» **WHAT YOU ARE ASKED TO DO**
Look over the entries that follow and work out how many lines contain "orange". State the number only.

────────────────────────────────────────

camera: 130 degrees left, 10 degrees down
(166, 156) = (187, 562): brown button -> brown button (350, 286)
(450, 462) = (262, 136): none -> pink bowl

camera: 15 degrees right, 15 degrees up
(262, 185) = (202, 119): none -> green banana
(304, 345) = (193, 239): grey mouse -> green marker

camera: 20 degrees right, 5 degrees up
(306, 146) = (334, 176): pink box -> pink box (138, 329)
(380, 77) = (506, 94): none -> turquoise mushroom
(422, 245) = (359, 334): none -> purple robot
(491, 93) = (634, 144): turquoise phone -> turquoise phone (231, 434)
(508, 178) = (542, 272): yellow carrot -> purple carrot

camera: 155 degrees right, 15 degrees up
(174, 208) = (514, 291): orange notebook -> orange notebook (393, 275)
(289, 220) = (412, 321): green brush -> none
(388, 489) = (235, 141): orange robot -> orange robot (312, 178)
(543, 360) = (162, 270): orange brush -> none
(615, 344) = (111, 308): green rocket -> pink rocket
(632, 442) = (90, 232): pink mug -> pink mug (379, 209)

────────────────────────────────────────

» **EXERCISE ANSWER**
3